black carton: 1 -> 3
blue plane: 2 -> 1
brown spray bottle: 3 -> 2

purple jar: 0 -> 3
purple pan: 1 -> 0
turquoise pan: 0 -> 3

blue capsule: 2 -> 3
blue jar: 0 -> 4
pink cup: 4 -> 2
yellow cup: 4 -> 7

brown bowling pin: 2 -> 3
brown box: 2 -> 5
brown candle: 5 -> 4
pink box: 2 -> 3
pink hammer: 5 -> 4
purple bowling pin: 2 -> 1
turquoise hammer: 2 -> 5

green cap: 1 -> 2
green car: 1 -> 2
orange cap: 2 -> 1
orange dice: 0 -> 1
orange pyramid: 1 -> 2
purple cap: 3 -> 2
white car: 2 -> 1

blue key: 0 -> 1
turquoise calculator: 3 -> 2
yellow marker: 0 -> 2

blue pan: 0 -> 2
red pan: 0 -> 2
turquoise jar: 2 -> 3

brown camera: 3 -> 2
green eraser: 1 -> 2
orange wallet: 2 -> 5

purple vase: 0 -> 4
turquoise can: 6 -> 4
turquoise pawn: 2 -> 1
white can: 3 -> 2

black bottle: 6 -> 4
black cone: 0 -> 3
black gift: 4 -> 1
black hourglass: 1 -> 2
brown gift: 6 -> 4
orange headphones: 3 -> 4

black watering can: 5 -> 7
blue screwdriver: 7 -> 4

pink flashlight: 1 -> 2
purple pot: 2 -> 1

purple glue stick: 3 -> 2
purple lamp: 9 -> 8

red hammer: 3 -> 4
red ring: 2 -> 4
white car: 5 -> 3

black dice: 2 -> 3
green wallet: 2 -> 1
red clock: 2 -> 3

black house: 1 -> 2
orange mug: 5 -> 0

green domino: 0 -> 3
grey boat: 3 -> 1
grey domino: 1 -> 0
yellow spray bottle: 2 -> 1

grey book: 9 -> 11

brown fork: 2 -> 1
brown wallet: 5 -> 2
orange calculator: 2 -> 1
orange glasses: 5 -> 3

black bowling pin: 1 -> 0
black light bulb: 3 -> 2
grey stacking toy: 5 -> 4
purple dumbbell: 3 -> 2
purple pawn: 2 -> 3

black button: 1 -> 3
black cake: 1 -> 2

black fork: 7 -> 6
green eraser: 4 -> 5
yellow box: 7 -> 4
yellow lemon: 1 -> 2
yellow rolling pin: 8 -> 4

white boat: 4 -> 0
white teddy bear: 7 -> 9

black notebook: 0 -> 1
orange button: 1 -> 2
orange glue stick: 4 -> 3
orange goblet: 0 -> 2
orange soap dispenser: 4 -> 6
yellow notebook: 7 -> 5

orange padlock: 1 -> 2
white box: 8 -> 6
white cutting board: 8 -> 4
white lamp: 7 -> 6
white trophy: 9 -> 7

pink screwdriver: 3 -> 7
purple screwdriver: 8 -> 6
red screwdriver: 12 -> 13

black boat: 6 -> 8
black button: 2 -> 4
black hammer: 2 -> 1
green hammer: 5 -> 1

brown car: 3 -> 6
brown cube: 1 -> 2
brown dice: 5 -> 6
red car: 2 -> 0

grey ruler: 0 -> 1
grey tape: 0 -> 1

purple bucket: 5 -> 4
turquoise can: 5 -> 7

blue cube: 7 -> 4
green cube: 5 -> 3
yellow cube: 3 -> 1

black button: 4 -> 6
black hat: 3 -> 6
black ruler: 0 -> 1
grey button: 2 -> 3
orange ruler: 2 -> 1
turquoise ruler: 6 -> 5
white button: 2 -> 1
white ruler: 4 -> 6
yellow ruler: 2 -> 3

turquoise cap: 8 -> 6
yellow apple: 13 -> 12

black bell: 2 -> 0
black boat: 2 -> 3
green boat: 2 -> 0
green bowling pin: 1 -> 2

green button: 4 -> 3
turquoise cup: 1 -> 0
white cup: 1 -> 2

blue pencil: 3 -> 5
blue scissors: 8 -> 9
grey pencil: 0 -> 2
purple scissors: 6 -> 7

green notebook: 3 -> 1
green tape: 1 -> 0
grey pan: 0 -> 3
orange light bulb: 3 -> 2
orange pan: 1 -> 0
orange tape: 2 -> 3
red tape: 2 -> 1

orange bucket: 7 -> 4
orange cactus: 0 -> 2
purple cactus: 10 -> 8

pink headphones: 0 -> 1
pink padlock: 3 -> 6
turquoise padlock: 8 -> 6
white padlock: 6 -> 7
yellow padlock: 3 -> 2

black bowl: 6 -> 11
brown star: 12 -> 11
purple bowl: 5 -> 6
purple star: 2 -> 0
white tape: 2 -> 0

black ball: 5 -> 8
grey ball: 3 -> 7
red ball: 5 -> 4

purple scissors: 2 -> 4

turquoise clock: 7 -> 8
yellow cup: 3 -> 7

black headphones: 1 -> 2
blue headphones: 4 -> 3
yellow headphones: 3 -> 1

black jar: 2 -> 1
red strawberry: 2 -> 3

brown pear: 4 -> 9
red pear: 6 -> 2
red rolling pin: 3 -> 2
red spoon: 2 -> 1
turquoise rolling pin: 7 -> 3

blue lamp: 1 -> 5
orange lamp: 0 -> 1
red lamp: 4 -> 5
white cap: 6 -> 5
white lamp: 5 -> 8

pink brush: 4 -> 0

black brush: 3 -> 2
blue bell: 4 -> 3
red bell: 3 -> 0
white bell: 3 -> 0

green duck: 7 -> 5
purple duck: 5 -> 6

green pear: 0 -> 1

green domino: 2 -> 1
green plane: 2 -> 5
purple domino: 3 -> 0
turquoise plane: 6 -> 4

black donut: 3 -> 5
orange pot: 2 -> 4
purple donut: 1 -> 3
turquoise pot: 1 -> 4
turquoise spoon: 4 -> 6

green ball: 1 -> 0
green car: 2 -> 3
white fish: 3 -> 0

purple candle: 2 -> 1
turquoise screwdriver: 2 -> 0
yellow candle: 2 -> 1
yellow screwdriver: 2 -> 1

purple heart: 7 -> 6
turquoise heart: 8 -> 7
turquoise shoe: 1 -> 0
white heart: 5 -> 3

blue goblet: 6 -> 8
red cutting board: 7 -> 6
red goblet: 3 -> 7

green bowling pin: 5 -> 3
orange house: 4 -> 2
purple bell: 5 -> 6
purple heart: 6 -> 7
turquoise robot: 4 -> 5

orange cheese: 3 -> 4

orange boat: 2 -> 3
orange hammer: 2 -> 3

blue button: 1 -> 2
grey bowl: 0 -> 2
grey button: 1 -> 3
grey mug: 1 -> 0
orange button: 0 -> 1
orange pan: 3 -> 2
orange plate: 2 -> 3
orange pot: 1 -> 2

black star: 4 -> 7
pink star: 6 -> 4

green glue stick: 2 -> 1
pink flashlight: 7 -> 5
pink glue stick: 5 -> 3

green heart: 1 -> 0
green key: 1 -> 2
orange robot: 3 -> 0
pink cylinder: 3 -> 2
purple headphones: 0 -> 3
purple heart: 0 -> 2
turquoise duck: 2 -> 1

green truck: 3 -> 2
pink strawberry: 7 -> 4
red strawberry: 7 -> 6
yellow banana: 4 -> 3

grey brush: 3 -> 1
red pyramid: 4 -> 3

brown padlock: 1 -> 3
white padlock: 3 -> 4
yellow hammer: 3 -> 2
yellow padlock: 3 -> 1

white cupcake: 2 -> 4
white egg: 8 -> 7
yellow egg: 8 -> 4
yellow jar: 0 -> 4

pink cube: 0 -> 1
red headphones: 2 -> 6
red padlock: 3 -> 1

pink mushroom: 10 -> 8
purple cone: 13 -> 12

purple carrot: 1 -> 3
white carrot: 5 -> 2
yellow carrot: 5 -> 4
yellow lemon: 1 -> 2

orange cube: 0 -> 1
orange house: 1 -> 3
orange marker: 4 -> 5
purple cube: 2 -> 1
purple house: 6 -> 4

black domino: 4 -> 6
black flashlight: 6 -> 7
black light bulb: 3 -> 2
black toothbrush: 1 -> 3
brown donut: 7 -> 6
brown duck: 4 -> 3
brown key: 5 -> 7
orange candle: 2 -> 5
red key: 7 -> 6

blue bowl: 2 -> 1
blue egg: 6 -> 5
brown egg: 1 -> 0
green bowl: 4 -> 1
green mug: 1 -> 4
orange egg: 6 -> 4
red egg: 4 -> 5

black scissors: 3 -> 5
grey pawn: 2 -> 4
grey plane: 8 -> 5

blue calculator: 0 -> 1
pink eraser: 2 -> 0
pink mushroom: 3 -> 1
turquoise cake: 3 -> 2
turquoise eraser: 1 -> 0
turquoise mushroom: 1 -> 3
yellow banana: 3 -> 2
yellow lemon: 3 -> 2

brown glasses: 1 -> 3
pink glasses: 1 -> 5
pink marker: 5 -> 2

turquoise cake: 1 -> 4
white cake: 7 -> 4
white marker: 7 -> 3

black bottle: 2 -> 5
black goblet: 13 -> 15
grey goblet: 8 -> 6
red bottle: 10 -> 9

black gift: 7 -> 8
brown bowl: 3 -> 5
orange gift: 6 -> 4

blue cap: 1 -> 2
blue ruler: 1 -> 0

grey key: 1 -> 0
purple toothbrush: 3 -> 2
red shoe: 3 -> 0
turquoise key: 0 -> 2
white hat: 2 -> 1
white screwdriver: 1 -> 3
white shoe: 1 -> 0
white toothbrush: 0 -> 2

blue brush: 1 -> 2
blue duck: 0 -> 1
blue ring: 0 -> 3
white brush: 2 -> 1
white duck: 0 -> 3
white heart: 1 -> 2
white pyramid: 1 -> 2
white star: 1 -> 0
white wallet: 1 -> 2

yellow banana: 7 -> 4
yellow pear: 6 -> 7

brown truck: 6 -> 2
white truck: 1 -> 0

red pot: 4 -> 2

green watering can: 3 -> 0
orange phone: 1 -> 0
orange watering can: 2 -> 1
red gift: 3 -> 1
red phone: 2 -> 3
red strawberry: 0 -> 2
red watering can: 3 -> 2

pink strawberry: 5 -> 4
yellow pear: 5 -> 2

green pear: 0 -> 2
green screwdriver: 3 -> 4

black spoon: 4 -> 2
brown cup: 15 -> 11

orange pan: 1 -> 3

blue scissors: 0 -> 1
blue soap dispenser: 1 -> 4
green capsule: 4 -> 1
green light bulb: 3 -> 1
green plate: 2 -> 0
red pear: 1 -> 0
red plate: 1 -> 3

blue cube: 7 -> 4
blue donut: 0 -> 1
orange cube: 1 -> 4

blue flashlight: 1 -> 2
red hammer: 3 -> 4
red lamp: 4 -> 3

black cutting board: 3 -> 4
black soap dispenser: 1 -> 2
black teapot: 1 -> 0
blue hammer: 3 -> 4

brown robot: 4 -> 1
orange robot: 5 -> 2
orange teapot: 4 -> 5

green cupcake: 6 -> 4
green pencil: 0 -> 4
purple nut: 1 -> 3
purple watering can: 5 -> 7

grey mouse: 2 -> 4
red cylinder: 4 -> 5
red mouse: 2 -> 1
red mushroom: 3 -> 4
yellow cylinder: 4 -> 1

================

### Prompt
Using the entries shown above, reproduce verbatim the lines from the line bearing "red pan: 0 -> 2" to the line bearing "green eraser: 4 -> 5", inclusive.

### Answer box
red pan: 0 -> 2
turquoise jar: 2 -> 3

brown camera: 3 -> 2
green eraser: 1 -> 2
orange wallet: 2 -> 5

purple vase: 0 -> 4
turquoise can: 6 -> 4
turquoise pawn: 2 -> 1
white can: 3 -> 2

black bottle: 6 -> 4
black cone: 0 -> 3
black gift: 4 -> 1
black hourglass: 1 -> 2
brown gift: 6 -> 4
orange headphones: 3 -> 4

black watering can: 5 -> 7
blue screwdriver: 7 -> 4

pink flashlight: 1 -> 2
purple pot: 2 -> 1

purple glue stick: 3 -> 2
purple lamp: 9 -> 8

red hammer: 3 -> 4
red ring: 2 -> 4
white car: 5 -> 3

black dice: 2 -> 3
green wallet: 2 -> 1
red clock: 2 -> 3

black house: 1 -> 2
orange mug: 5 -> 0

green domino: 0 -> 3
grey boat: 3 -> 1
grey domino: 1 -> 0
yellow spray bottle: 2 -> 1

grey book: 9 -> 11

brown fork: 2 -> 1
brown wallet: 5 -> 2
orange calculator: 2 -> 1
orange glasses: 5 -> 3

black bowling pin: 1 -> 0
black light bulb: 3 -> 2
grey stacking toy: 5 -> 4
purple dumbbell: 3 -> 2
purple pawn: 2 -> 3

black button: 1 -> 3
black cake: 1 -> 2

black fork: 7 -> 6
green eraser: 4 -> 5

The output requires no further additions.